- _SOURCE RECORDS_:
------------------------

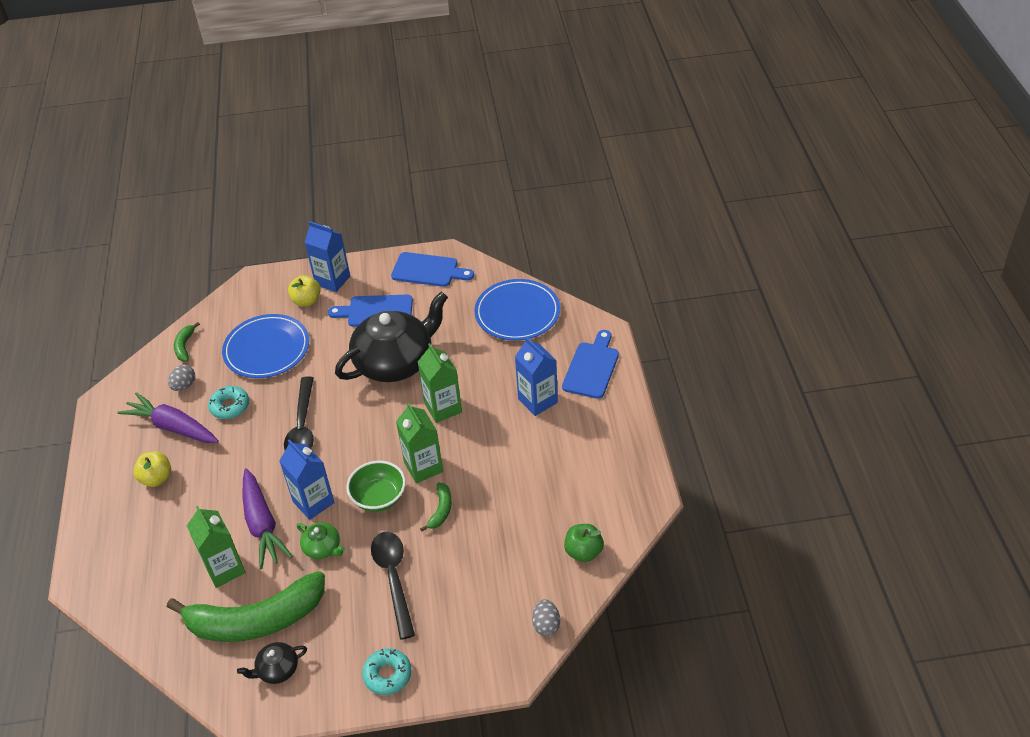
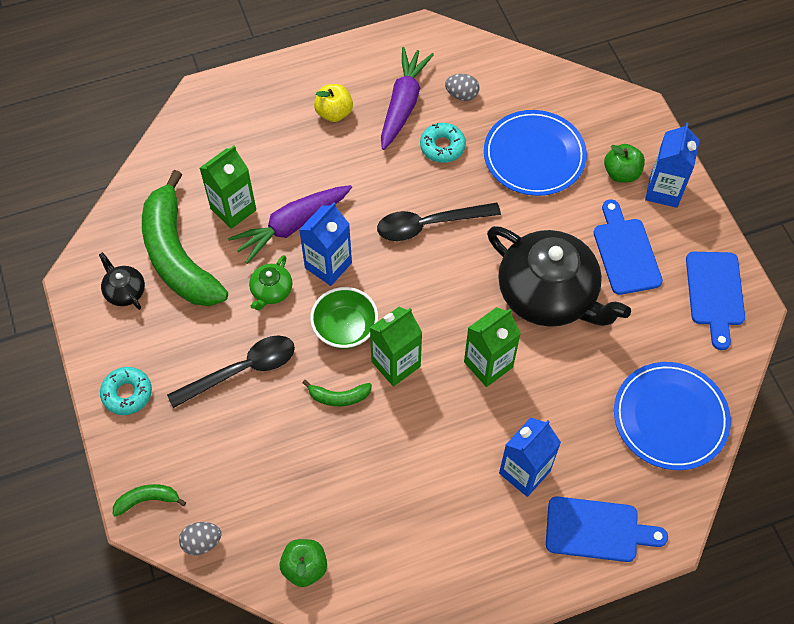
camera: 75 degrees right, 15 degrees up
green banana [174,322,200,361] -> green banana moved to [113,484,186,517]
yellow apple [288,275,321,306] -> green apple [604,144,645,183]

------------------------

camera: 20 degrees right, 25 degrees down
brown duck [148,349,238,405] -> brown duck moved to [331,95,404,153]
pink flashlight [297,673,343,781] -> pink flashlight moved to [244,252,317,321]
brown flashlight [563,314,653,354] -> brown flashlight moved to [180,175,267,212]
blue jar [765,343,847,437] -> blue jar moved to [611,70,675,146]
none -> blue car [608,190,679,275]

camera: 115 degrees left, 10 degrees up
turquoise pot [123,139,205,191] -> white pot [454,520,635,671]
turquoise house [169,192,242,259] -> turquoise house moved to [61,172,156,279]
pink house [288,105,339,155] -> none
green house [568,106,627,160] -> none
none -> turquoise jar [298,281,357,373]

------------------------

- _YOUR OBJECTIVE_:
Show each line of the material holding "green".

- _RESPONSE TO THIS TASK_:
green banana [174,322,200,361] -> green banana moved to [113,484,186,517]
yellow apple [288,275,321,306] -> green apple [604,144,645,183]
green house [568,106,627,160] -> none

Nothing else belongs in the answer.